Content revision data
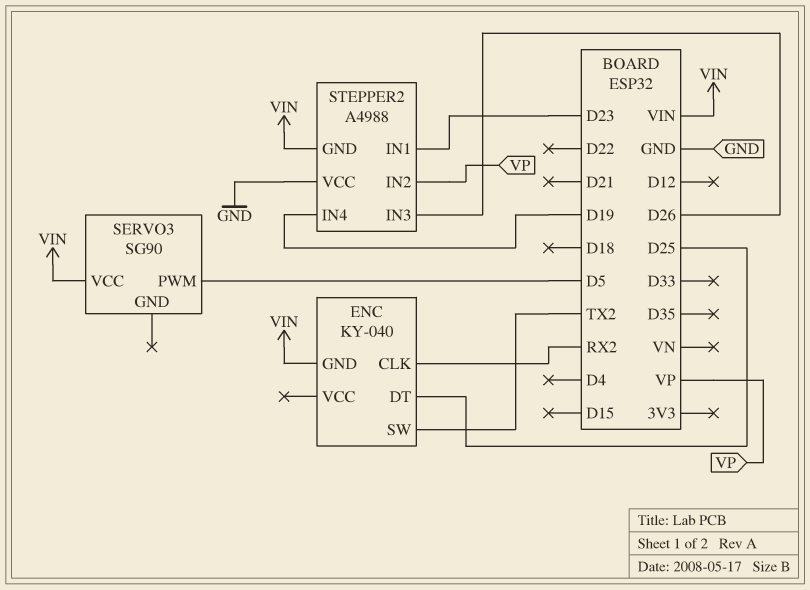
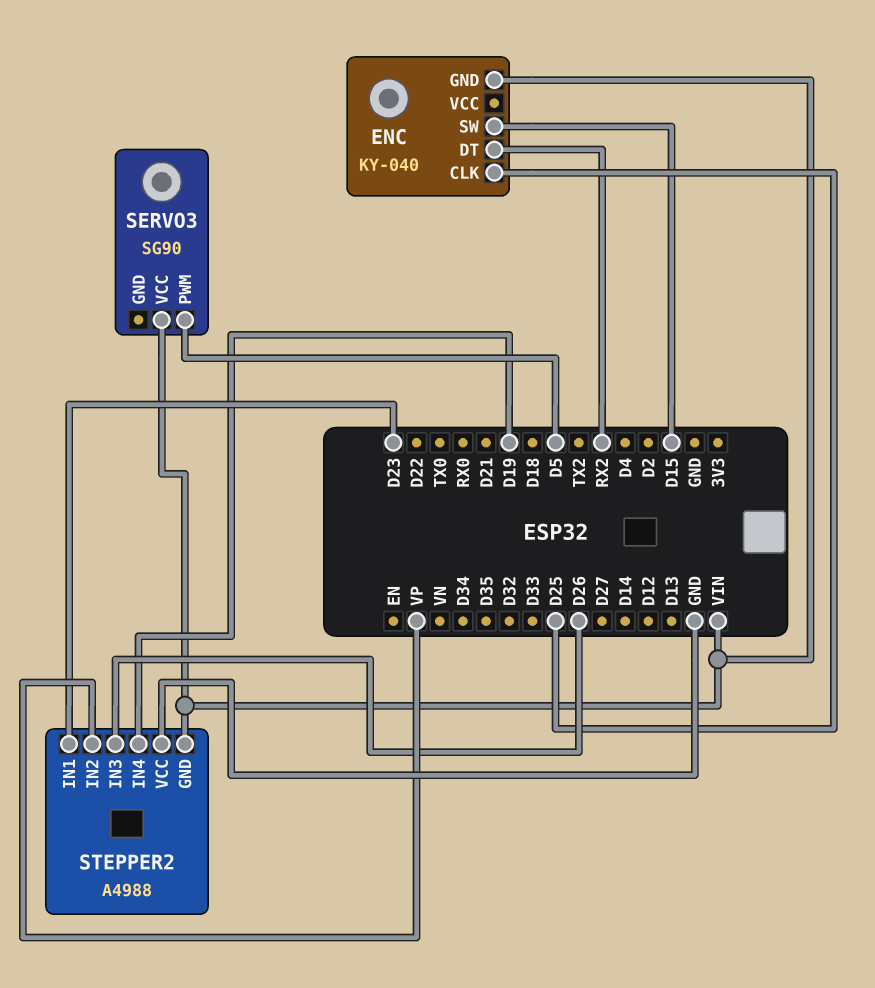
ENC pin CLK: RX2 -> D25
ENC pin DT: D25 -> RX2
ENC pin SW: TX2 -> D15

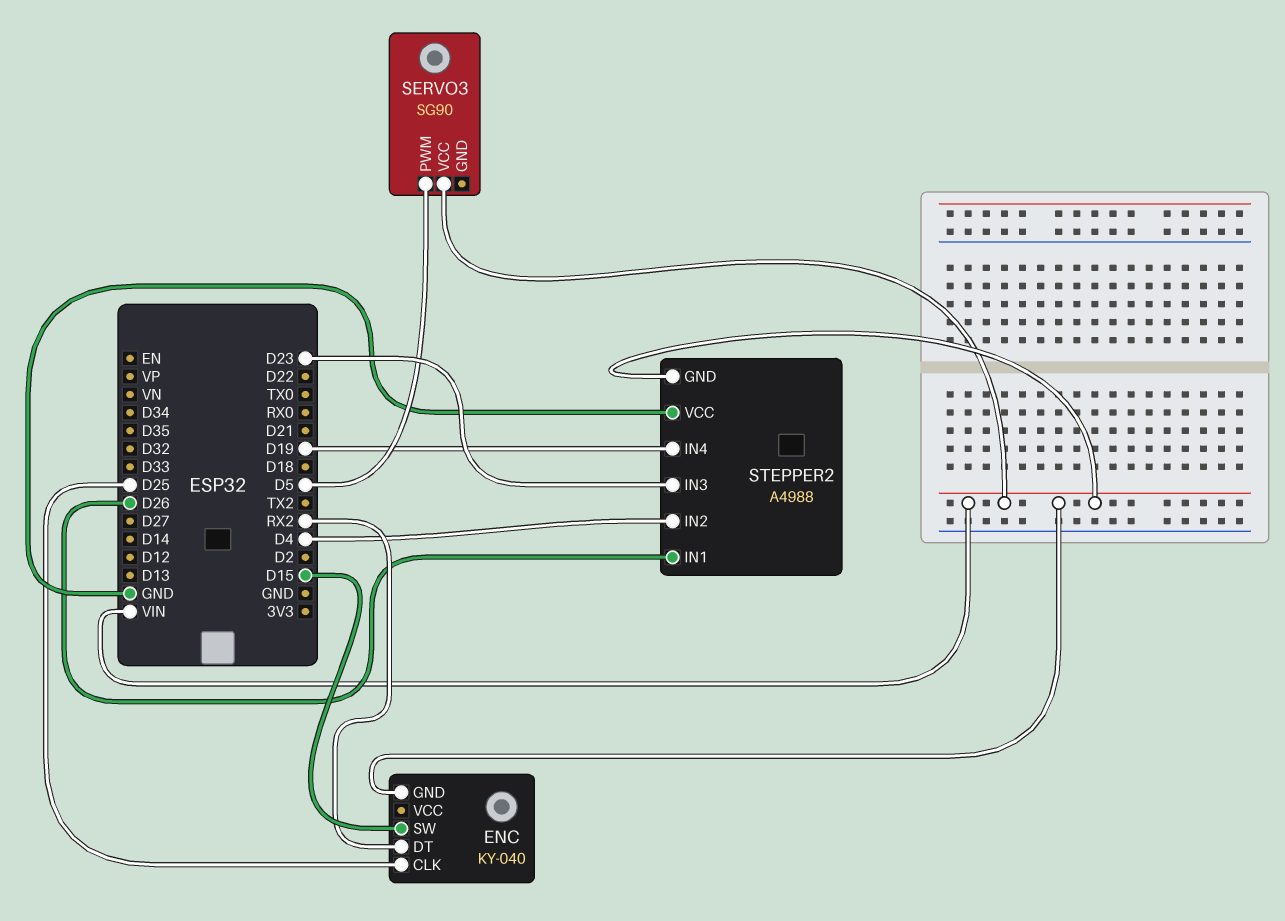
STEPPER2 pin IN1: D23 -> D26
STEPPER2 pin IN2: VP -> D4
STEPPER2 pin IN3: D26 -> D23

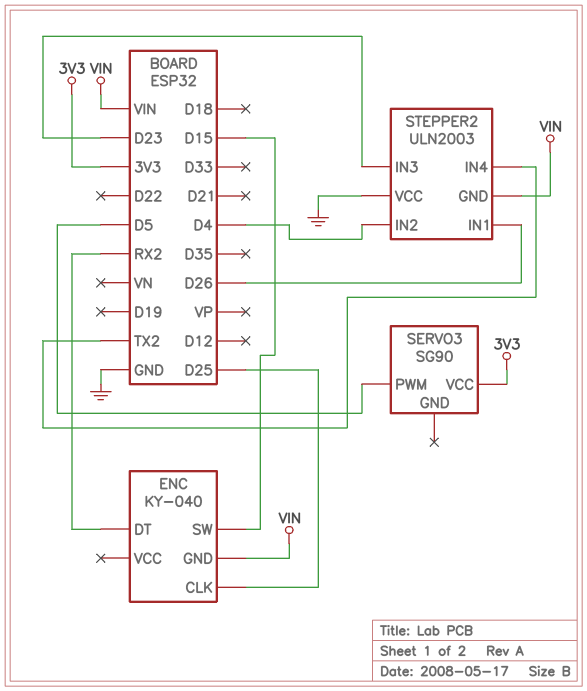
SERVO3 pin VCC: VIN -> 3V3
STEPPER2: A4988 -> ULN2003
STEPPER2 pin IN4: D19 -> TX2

→ Problem to solve:
Leave out the images and repeat the rest of the data word for word.

→ Solution to this exercise:
ENC pin CLK: RX2 -> D25
ENC pin DT: D25 -> RX2
ENC pin SW: TX2 -> D15

STEPPER2 pin IN1: D23 -> D26
STEPPER2 pin IN2: VP -> D4
STEPPER2 pin IN3: D26 -> D23

SERVO3 pin VCC: VIN -> 3V3
STEPPER2: A4988 -> ULN2003
STEPPER2 pin IN4: D19 -> TX2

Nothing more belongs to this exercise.